Copy, word for word, the lines of the entries below between the one with "red brick I11 level 2 -> red brick D7 level 2" and the one with "tan plate H2 level 1 -> tan tile H2 level 1", inclusive, and leave out everything else.
*** Entries supplied Section Begins ***
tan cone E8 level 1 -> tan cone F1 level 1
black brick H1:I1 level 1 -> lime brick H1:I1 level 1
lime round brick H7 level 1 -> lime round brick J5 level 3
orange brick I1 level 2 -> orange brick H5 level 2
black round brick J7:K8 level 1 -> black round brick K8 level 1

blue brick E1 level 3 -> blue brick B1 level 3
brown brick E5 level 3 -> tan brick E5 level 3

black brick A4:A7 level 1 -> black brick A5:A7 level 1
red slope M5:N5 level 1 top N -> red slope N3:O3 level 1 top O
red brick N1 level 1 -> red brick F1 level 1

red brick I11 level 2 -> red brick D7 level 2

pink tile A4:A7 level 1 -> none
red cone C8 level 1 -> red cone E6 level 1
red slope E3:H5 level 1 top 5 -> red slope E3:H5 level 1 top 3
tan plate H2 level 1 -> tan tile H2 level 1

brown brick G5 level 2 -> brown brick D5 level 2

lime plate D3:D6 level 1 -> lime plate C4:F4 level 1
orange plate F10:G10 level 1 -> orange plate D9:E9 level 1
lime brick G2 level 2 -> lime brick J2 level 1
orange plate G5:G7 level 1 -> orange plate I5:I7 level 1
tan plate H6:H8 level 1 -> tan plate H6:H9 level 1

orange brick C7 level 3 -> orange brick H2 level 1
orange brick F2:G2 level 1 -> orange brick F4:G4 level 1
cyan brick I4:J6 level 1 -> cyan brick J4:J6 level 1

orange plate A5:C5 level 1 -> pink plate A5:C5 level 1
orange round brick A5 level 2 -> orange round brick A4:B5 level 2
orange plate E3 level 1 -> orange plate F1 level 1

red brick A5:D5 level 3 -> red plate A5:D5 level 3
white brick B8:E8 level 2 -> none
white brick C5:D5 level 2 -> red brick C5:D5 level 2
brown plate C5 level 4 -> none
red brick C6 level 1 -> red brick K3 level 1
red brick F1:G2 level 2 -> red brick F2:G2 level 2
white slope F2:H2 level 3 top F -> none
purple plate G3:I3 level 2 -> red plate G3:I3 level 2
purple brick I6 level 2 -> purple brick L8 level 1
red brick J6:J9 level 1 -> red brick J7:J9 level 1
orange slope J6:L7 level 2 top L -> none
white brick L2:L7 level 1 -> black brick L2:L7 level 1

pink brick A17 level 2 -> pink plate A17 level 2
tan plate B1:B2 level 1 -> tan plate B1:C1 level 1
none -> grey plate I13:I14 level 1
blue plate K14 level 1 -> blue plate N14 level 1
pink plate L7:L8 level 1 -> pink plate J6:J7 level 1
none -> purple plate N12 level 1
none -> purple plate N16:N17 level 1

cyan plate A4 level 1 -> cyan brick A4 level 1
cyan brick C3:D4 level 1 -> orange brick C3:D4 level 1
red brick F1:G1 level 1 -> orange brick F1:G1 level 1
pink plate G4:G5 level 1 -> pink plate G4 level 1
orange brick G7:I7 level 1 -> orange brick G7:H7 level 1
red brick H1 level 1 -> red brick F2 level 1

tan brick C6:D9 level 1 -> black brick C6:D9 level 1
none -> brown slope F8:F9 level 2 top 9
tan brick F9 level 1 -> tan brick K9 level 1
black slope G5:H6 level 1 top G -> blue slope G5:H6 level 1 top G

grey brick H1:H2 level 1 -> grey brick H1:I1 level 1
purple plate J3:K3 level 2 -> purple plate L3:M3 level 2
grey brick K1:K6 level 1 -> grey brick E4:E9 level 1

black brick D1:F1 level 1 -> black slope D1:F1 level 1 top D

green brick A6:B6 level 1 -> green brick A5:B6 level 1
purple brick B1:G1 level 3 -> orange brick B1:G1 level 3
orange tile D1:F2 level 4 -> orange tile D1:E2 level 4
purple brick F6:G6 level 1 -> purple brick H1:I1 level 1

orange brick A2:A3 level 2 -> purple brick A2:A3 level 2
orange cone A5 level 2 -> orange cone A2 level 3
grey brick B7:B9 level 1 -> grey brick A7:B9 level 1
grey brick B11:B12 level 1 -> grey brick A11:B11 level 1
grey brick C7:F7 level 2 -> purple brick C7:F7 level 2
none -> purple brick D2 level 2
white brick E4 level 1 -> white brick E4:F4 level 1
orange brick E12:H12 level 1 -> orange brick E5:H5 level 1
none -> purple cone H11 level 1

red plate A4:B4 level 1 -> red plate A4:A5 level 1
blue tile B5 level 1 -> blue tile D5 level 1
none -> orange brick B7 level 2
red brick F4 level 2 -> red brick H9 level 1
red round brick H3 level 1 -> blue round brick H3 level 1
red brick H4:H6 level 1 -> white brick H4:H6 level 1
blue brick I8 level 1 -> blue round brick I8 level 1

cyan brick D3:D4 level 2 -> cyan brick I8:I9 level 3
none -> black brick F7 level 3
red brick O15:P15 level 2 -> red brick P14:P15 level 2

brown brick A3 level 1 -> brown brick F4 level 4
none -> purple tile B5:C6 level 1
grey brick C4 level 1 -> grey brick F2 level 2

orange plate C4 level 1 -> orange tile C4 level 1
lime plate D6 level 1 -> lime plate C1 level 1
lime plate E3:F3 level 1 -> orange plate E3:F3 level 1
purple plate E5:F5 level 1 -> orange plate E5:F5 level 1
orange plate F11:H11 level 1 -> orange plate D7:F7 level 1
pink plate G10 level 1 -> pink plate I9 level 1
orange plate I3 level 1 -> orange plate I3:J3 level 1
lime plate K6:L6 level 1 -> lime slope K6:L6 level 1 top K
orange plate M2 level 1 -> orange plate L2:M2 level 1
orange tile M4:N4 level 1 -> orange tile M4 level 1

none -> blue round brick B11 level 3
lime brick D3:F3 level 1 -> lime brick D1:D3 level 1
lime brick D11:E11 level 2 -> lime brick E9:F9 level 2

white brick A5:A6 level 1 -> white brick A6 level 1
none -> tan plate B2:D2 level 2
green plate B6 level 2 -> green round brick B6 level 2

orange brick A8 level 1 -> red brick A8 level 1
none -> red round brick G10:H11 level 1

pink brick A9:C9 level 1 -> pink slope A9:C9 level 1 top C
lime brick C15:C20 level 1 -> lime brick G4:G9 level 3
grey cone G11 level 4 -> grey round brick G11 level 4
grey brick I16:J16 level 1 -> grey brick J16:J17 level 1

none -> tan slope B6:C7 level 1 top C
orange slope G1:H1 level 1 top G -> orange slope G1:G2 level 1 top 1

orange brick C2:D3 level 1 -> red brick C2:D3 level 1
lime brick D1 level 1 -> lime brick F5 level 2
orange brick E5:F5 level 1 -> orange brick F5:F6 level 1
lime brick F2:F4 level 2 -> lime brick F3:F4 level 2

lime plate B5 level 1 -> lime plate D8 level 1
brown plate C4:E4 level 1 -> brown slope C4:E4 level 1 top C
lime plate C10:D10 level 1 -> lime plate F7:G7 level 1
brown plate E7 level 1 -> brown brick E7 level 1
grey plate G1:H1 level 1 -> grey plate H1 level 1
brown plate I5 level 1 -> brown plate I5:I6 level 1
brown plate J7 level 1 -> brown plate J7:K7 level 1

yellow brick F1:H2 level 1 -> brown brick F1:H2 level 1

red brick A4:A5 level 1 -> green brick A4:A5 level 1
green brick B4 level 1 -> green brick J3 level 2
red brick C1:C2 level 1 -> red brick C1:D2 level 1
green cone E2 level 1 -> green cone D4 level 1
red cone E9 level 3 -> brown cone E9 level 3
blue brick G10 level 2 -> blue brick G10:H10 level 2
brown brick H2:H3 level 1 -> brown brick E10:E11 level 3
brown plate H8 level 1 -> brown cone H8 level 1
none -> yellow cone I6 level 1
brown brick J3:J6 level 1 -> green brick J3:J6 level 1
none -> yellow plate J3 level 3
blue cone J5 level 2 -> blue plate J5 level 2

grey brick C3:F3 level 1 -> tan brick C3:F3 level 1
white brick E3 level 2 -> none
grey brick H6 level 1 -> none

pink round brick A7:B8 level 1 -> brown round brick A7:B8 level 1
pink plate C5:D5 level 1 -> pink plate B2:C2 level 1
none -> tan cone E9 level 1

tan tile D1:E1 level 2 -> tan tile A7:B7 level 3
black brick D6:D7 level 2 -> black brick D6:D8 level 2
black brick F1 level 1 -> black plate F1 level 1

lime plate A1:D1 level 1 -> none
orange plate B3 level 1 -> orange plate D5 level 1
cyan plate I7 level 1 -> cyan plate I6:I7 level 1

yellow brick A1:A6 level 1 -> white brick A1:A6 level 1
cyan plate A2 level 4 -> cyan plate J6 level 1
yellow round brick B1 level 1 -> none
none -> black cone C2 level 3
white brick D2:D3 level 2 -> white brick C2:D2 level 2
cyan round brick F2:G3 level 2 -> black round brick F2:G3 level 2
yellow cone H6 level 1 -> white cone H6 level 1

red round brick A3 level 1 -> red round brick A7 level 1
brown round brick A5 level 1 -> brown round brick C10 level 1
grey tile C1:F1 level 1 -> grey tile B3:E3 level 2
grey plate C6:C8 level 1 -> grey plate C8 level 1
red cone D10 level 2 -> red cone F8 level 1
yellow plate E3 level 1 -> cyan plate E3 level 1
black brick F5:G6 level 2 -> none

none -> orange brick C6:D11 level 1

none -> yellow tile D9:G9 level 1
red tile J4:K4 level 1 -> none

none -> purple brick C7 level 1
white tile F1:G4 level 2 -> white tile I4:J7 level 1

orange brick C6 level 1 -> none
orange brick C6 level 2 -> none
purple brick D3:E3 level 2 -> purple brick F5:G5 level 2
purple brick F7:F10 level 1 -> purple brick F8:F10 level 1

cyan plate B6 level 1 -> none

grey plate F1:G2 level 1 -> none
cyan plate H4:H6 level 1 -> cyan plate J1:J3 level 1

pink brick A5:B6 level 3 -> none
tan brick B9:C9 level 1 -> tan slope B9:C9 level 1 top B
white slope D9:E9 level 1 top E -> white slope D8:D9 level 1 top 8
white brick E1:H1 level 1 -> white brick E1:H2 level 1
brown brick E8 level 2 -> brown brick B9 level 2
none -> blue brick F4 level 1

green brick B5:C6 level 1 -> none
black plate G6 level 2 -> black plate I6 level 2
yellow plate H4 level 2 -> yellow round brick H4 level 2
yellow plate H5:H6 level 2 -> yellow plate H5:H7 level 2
*** Entries supplied Section Ends ***
Solution —
red brick I11 level 2 -> red brick D7 level 2

pink tile A4:A7 level 1 -> none
red cone C8 level 1 -> red cone E6 level 1
red slope E3:H5 level 1 top 5 -> red slope E3:H5 level 1 top 3
tan plate H2 level 1 -> tan tile H2 level 1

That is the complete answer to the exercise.